Task details >> In the material below, write out each line word for word and omit the pictures.

Data block >>
========================================================================

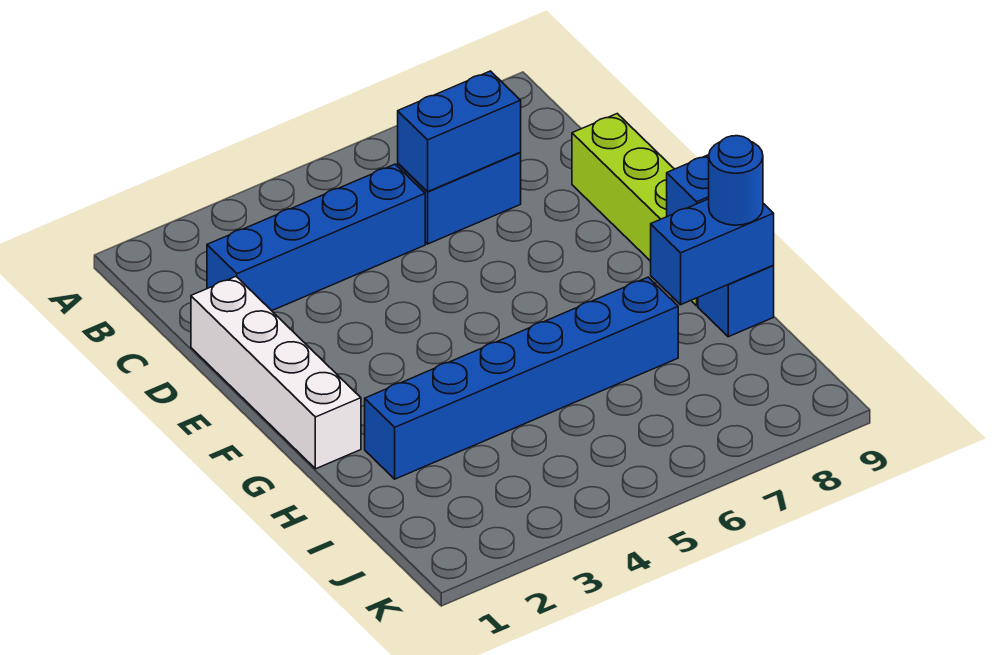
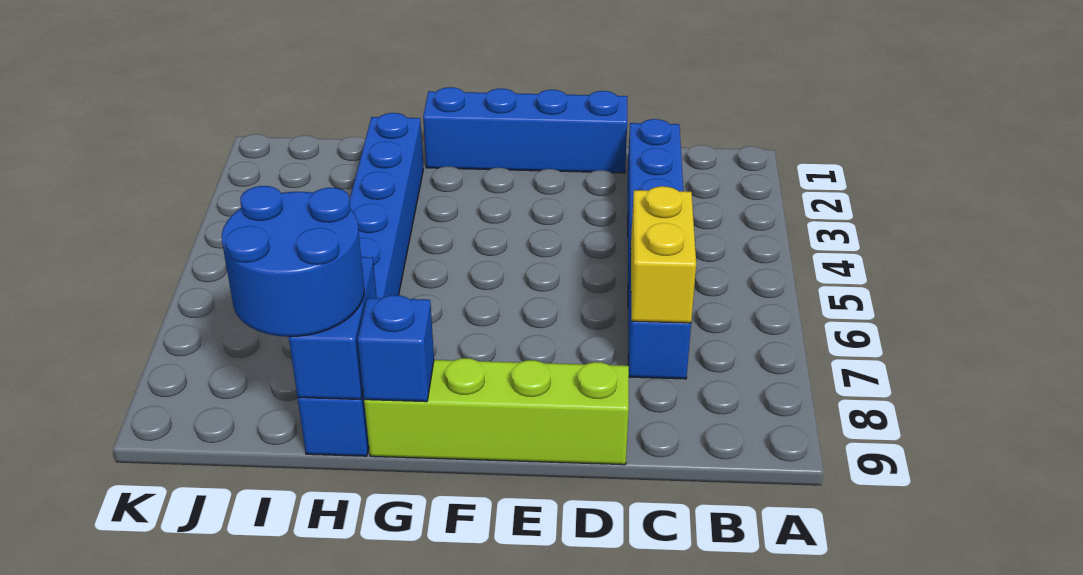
blue brick C6:C7 level 2 -> yellow brick C6:C7 level 2
white brick D1:G1 level 1 -> blue brick D1:G1 level 1
blue round brick H9 level 3 -> blue round brick H8:I9 level 3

========================================================================

Finished exercise >>
blue brick C6:C7 level 2 -> yellow brick C6:C7 level 2
white brick D1:G1 level 1 -> blue brick D1:G1 level 1
blue round brick H9 level 3 -> blue round brick H8:I9 level 3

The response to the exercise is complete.